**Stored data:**

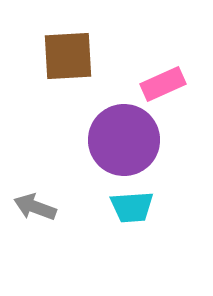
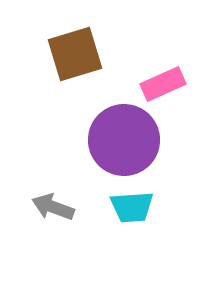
brown square: moved 7 px right, 2 px up; rotated 14 degrees counterclockwise
gray arrow: moved 18 px right
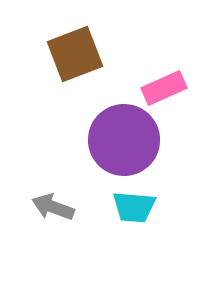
brown square: rotated 4 degrees counterclockwise
pink rectangle: moved 1 px right, 4 px down
cyan trapezoid: moved 2 px right; rotated 9 degrees clockwise
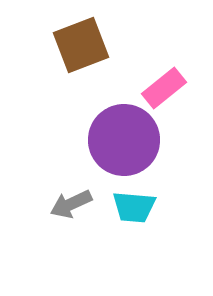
brown square: moved 6 px right, 9 px up
pink rectangle: rotated 15 degrees counterclockwise
gray arrow: moved 18 px right, 3 px up; rotated 45 degrees counterclockwise
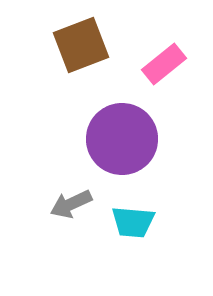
pink rectangle: moved 24 px up
purple circle: moved 2 px left, 1 px up
cyan trapezoid: moved 1 px left, 15 px down
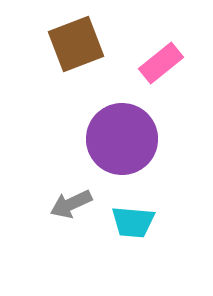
brown square: moved 5 px left, 1 px up
pink rectangle: moved 3 px left, 1 px up
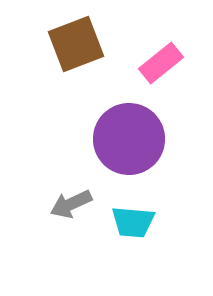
purple circle: moved 7 px right
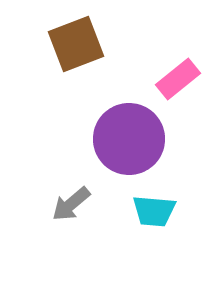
pink rectangle: moved 17 px right, 16 px down
gray arrow: rotated 15 degrees counterclockwise
cyan trapezoid: moved 21 px right, 11 px up
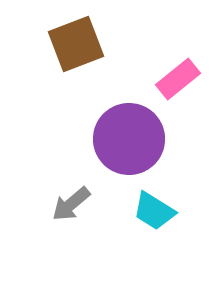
cyan trapezoid: rotated 27 degrees clockwise
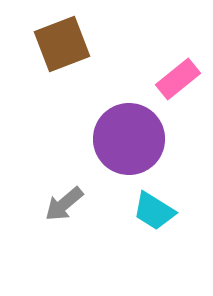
brown square: moved 14 px left
gray arrow: moved 7 px left
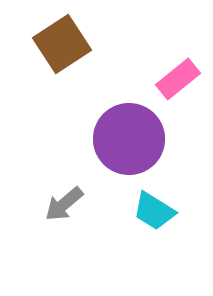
brown square: rotated 12 degrees counterclockwise
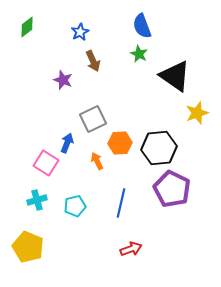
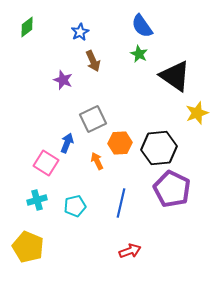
blue semicircle: rotated 15 degrees counterclockwise
red arrow: moved 1 px left, 2 px down
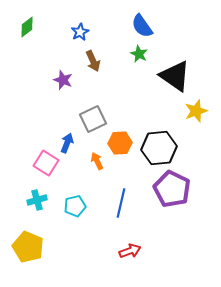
yellow star: moved 1 px left, 2 px up
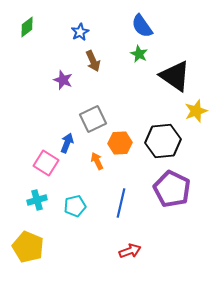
black hexagon: moved 4 px right, 7 px up
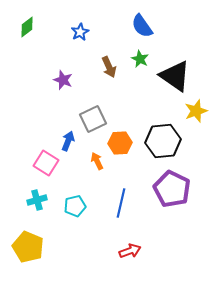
green star: moved 1 px right, 5 px down
brown arrow: moved 16 px right, 6 px down
blue arrow: moved 1 px right, 2 px up
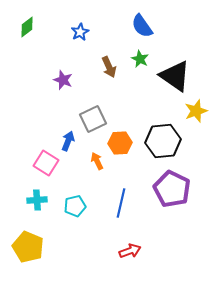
cyan cross: rotated 12 degrees clockwise
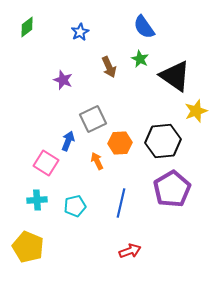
blue semicircle: moved 2 px right, 1 px down
purple pentagon: rotated 15 degrees clockwise
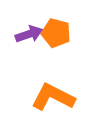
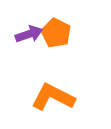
orange pentagon: rotated 12 degrees clockwise
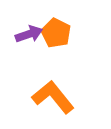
orange L-shape: rotated 24 degrees clockwise
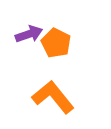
orange pentagon: moved 10 px down
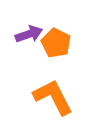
orange L-shape: rotated 12 degrees clockwise
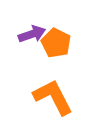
purple arrow: moved 3 px right
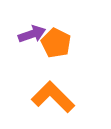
orange L-shape: rotated 18 degrees counterclockwise
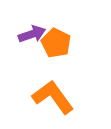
orange L-shape: rotated 9 degrees clockwise
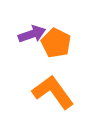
orange L-shape: moved 5 px up
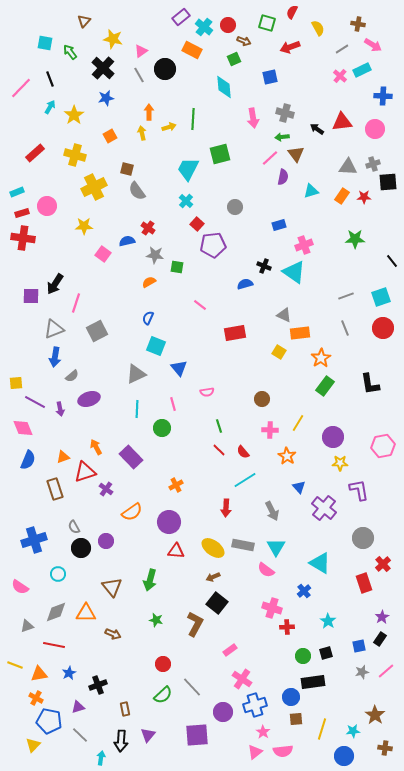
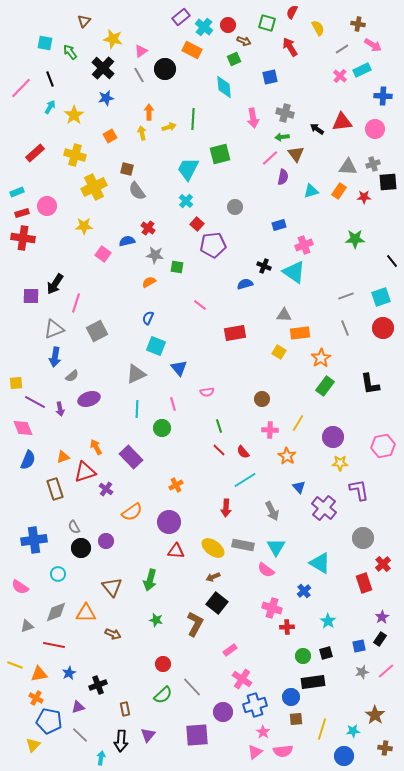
red arrow at (290, 47): rotated 78 degrees clockwise
orange rectangle at (342, 196): moved 3 px left, 5 px up
gray triangle at (284, 315): rotated 21 degrees counterclockwise
blue cross at (34, 540): rotated 10 degrees clockwise
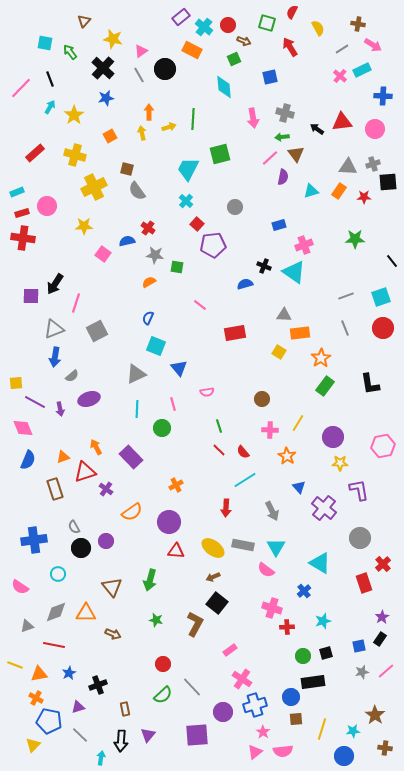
gray circle at (363, 538): moved 3 px left
cyan star at (328, 621): moved 5 px left; rotated 21 degrees clockwise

**EXERCISE REQUIREMENTS:** Can you copy word for word the lines of the records starting at the one that contains "brown square: moved 5 px left, 1 px up" and ending at the last line of the records, leaving the pictures out?

**REPLY:**
brown square: moved 5 px left, 1 px up
pink rectangle: moved 3 px left, 1 px up
purple circle: moved 7 px right
pink rectangle: moved 17 px right, 16 px down
gray arrow: rotated 15 degrees counterclockwise
cyan trapezoid: moved 21 px right, 11 px up
cyan trapezoid: rotated 27 degrees clockwise
brown square: moved 14 px left
gray arrow: moved 7 px left
brown square: rotated 12 degrees counterclockwise
blue semicircle: rotated 15 degrees counterclockwise
red arrow: moved 1 px left, 2 px down
yellow star: moved 1 px left, 2 px up
black hexagon: moved 4 px right, 7 px up
green star: moved 1 px right, 5 px down
brown arrow: moved 16 px right, 6 px down
blue arrow: moved 1 px right, 2 px up
cyan cross: rotated 12 degrees clockwise
blue semicircle: moved 2 px right, 1 px down
purple pentagon: rotated 15 degrees clockwise
orange pentagon: rotated 12 degrees clockwise
orange L-shape: rotated 24 degrees clockwise
orange pentagon: moved 10 px down
orange L-shape: rotated 12 degrees clockwise
purple arrow: moved 3 px right
orange L-shape: rotated 18 degrees counterclockwise
orange L-shape: rotated 9 degrees clockwise
orange L-shape: moved 5 px up
red arrow at (290, 47): rotated 78 degrees clockwise
orange rectangle at (342, 196): moved 3 px left, 5 px up
gray triangle at (284, 315): rotated 21 degrees counterclockwise
blue cross at (34, 540): rotated 10 degrees clockwise
gray circle at (363, 538): moved 3 px left
cyan star at (328, 621): moved 5 px left; rotated 21 degrees clockwise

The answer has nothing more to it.